• **Problem details**
Reproduce the lines from the one holding "C11: 100pF (AGND, W1) -> 100pF (AGND, W6)" to the end of the entries. Include both ends and change nothing.

Records from a collection
-*-

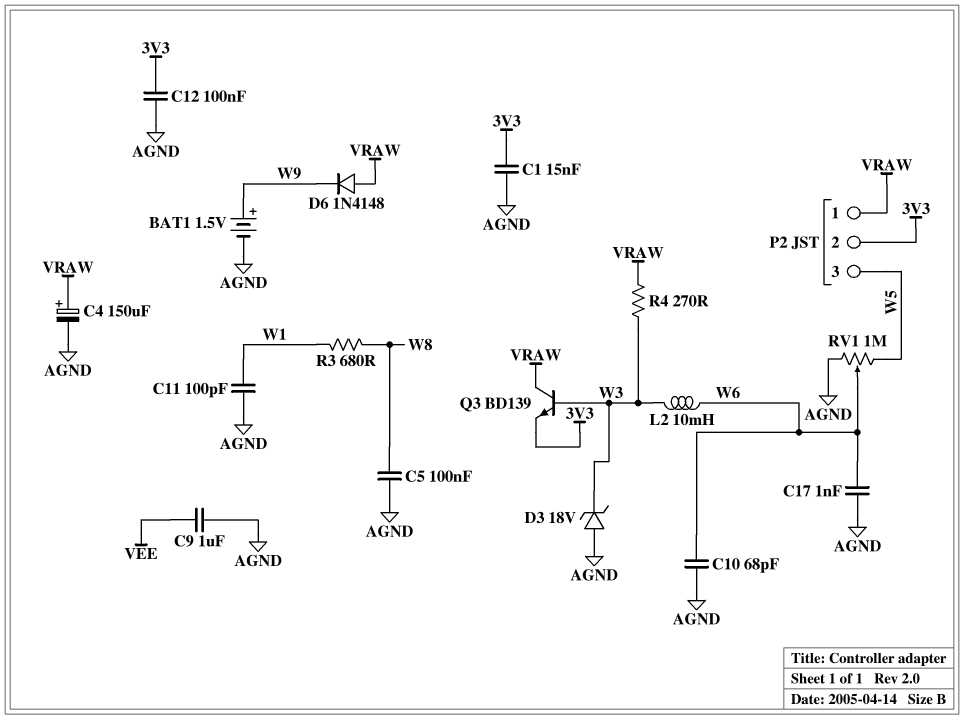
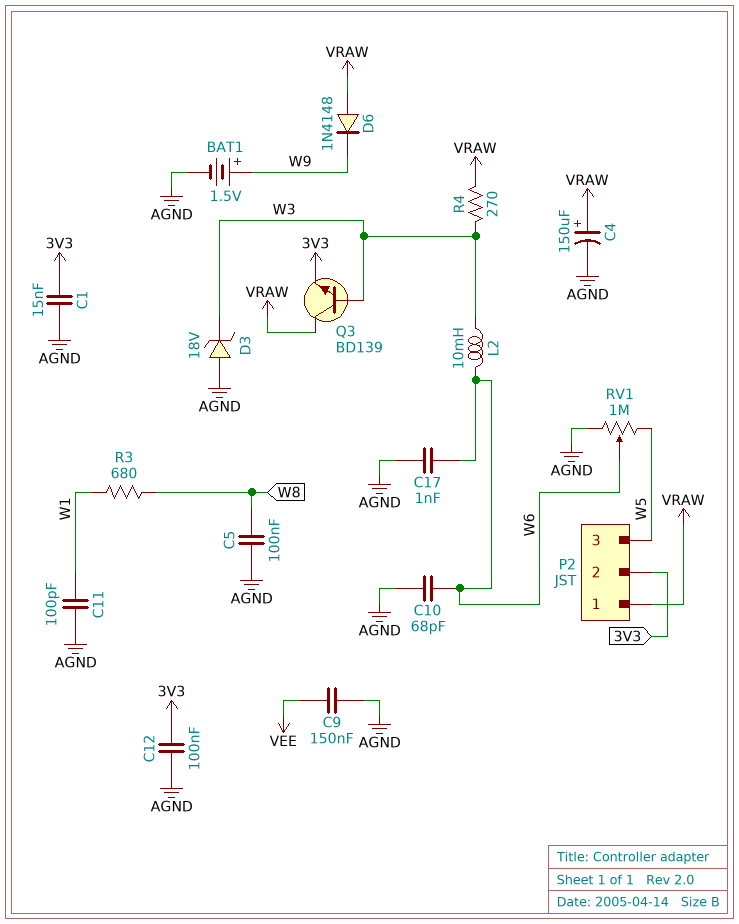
C9: 1uF (AGND, VEE) -> 150nF (AGND, VEE)

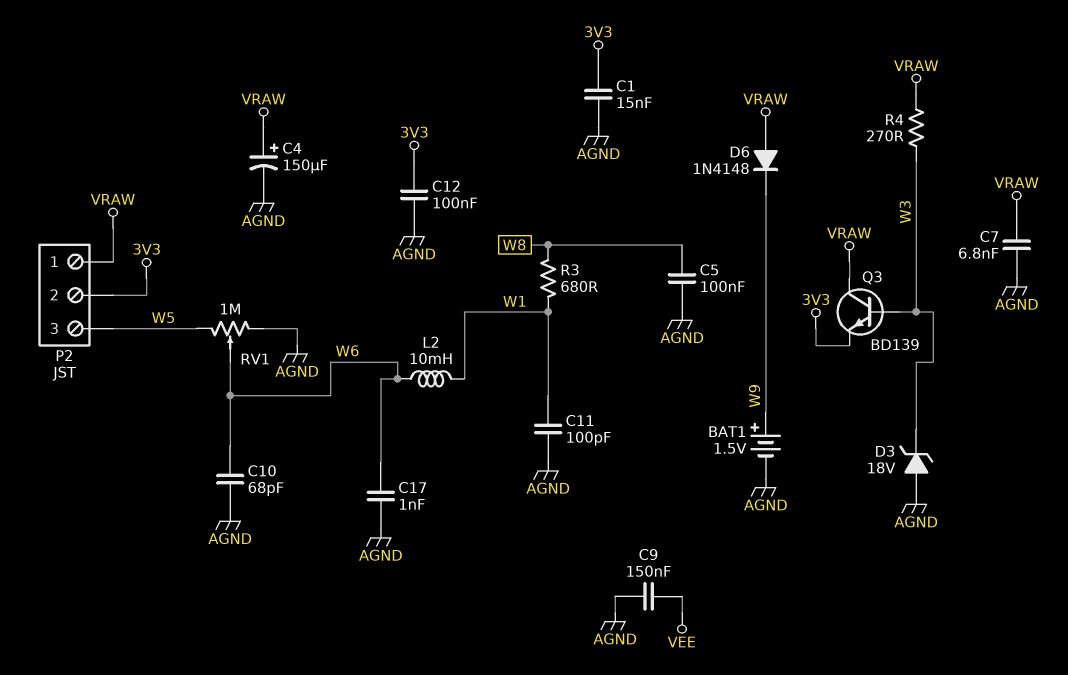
C7: none -> 6.8nF (AGND, VRAW)
L2: 10mH (W3, W6) -> 10mH (W1, W6)

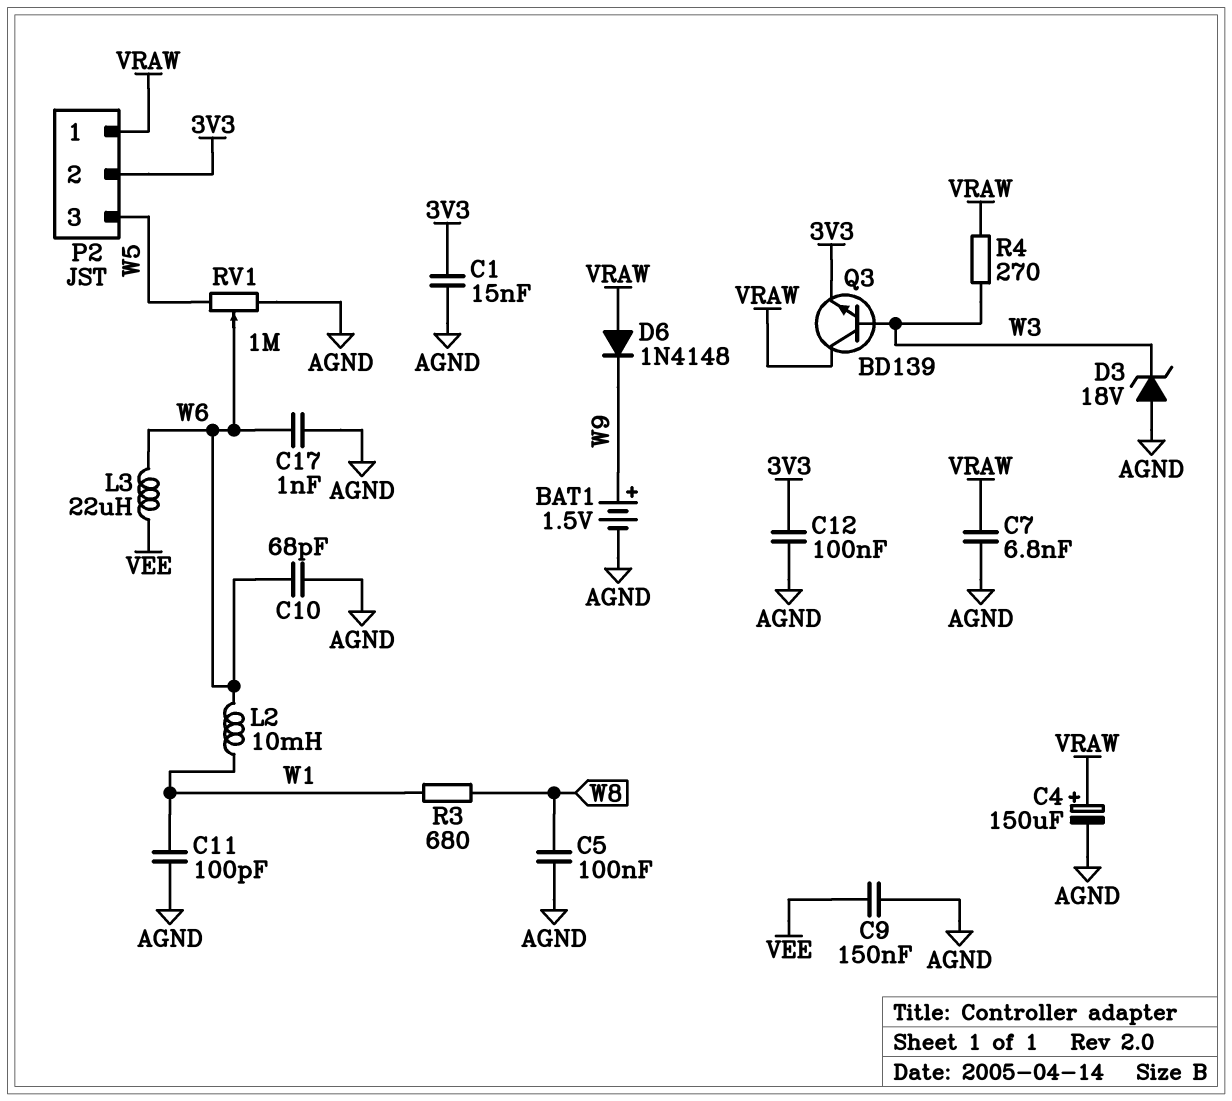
L3: none -> 22uH (VEE, W6)

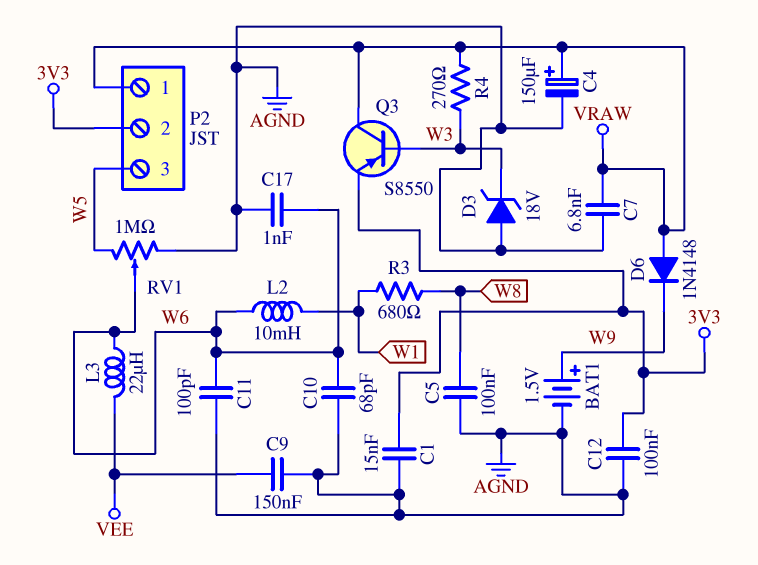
C11: 100pF (AGND, W1) -> 100pF (AGND, W6)
Q3: NPN BD139 (B W3, C VRAW, E 3V3) -> PNP S8550 (B W3, C VRAW, E 3V3)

-*-

• **Problem solution**
C11: 100pF (AGND, W1) -> 100pF (AGND, W6)
Q3: NPN BD139 (B W3, C VRAW, E 3V3) -> PNP S8550 (B W3, C VRAW, E 3V3)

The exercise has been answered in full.